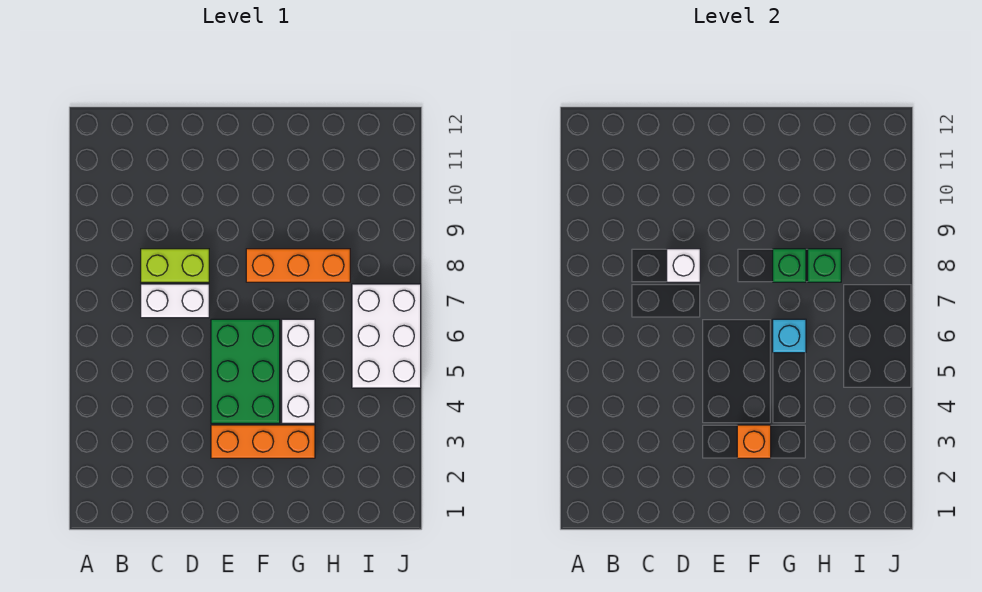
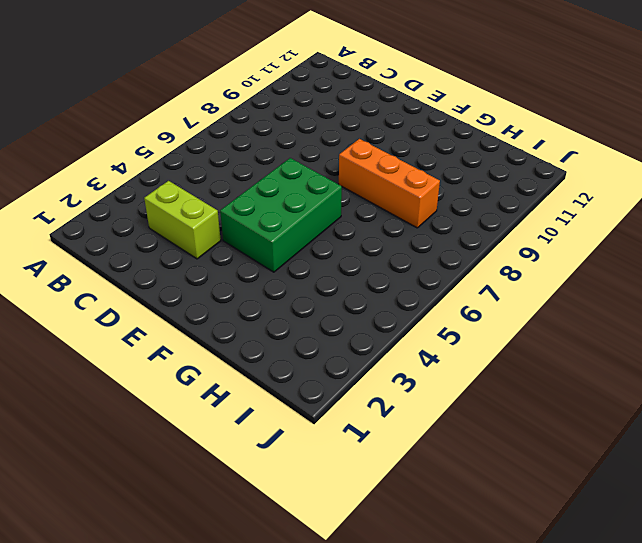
lime brick C3:D3 level 1 -> lime brick C8:D8 level 1
none -> white brick C7:D7 level 1
none -> orange brick E3:G3 level 1
none -> white brick G4:G6 level 1

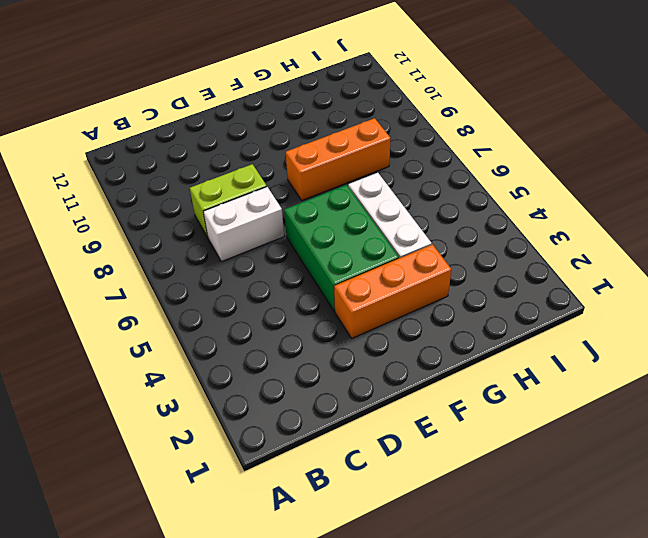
none -> white brick I5:J7 level 1
none -> white brick D8 level 2
none -> orange brick F3 level 2

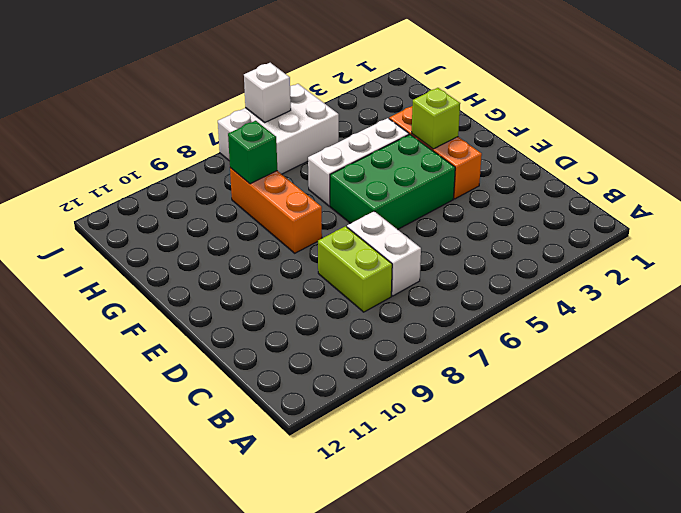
lime brick F3 level 2 -> orange brick F3 level 2
white brick J6 level 2 -> white brick D8 level 2
none -> cyan brick G6 level 2
none -> green brick G8 level 2

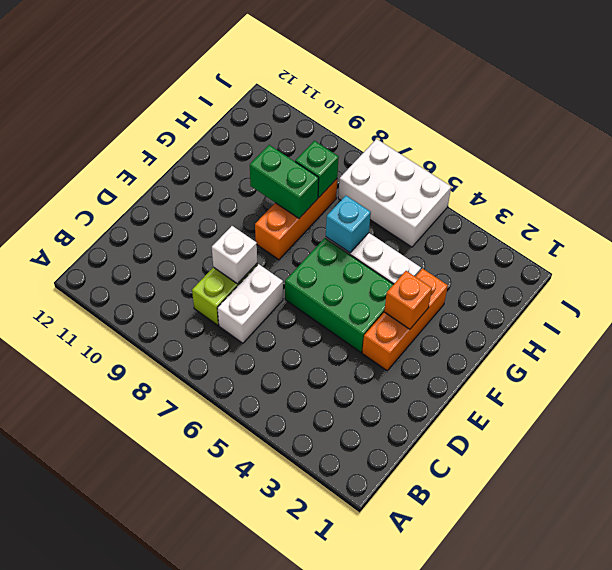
green brick G8:G9 level 2 -> green brick G8 level 2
***
■ **Task**
Everything from the line containing "none -> white brick C7:D7 level 1" through the last line of the records above is to be reproduced exactly, except the pictures.

■ **Solved problem**
none -> white brick C7:D7 level 1
none -> orange brick E3:G3 level 1
none -> white brick G4:G6 level 1

none -> white brick I5:J7 level 1
none -> white brick D8 level 2
none -> orange brick F3 level 2

lime brick F3 level 2 -> orange brick F3 level 2
white brick J6 level 2 -> white brick D8 level 2
none -> cyan brick G6 level 2
none -> green brick G8 level 2

green brick G8:G9 level 2 -> green brick G8 level 2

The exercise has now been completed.